**DIRECTIONS FOR THIS TASK:**
Would you write out the lines below exactly, from the one containing "turquoise car: 2 -> 5" to the very last, but without the pictures?

**INPUT:**
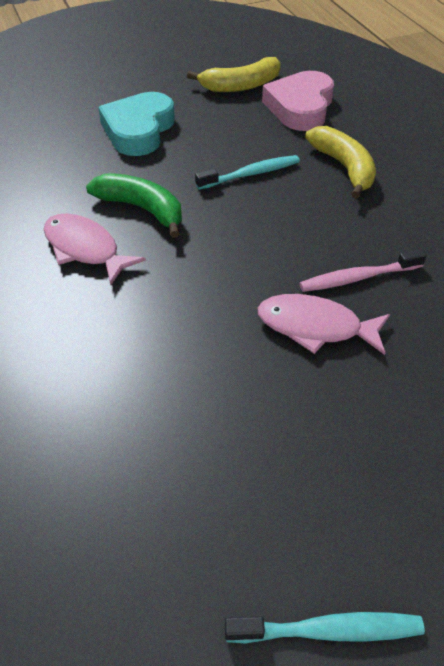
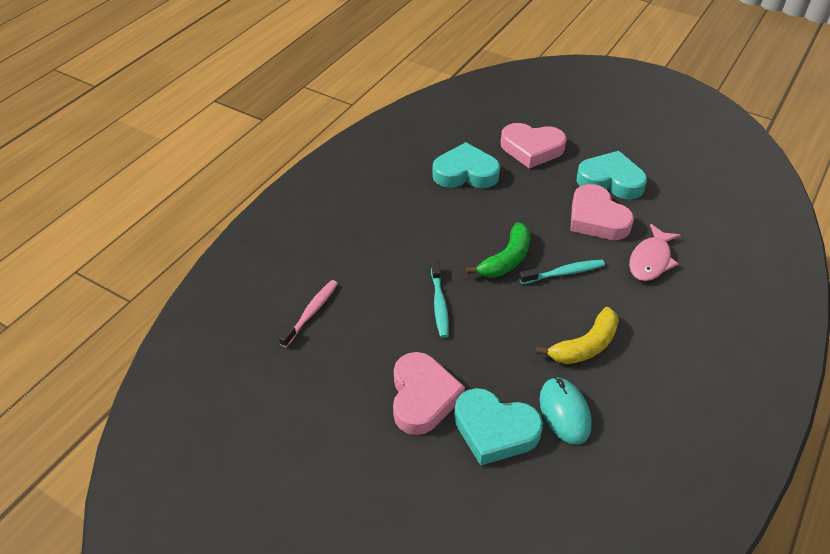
pink fish: 2 -> 1
pink heart: 1 -> 3
turquoise heart: 1 -> 3
turquoise mouse: 0 -> 1
yellow banana: 2 -> 1

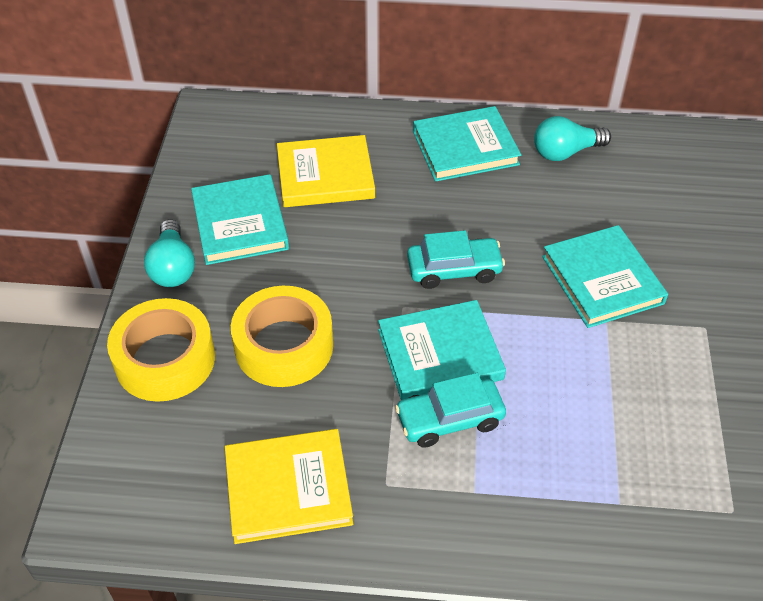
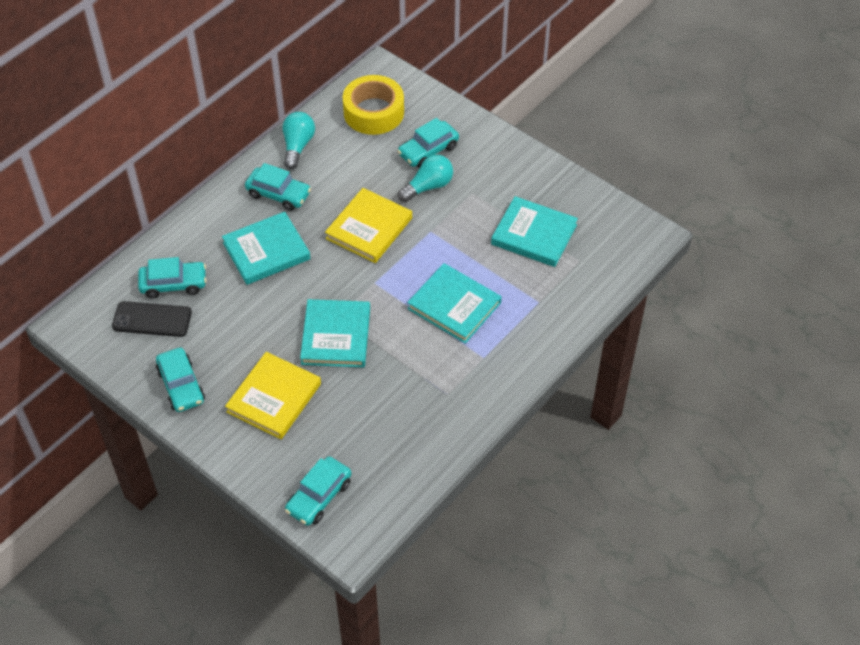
black phone: 0 -> 1
turquoise car: 2 -> 5
yellow tape: 2 -> 1

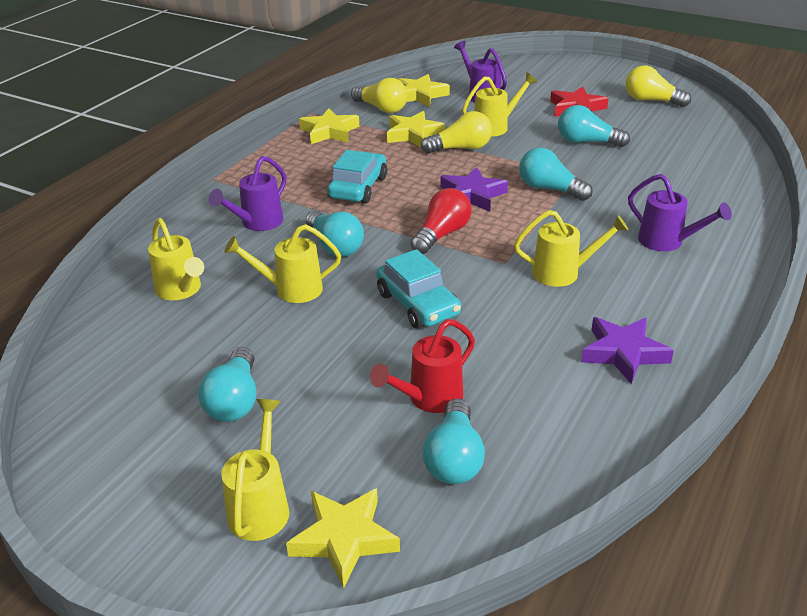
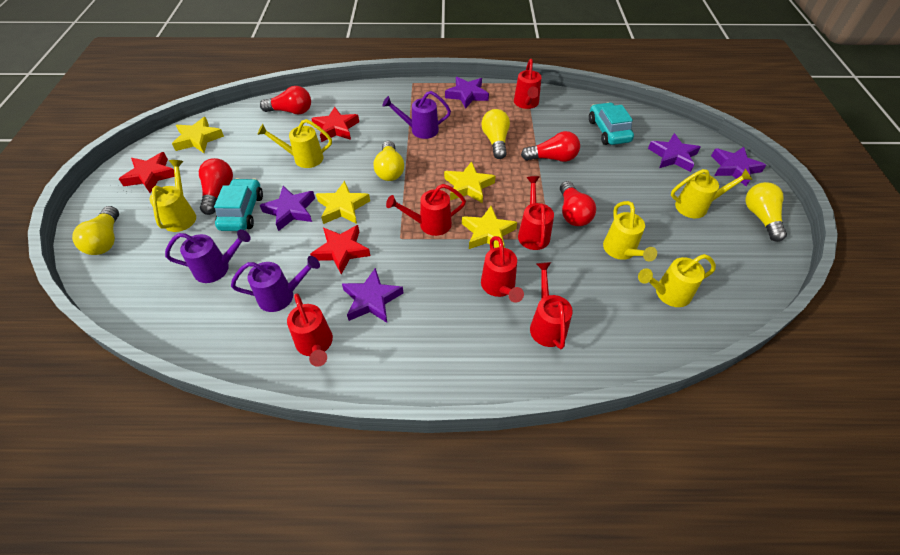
purple star: 2 -> 5
red light bulb: 1 -> 4
red star: 1 -> 3
red watering can: 1 -> 6
turquoise light bulb: 5 -> 0
yellow light bulb: 3 -> 4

**SOLUTION TO THIS EXERCISE:**
turquoise car: 2 -> 5
yellow tape: 2 -> 1

purple star: 2 -> 5
red light bulb: 1 -> 4
red star: 1 -> 3
red watering can: 1 -> 6
turquoise light bulb: 5 -> 0
yellow light bulb: 3 -> 4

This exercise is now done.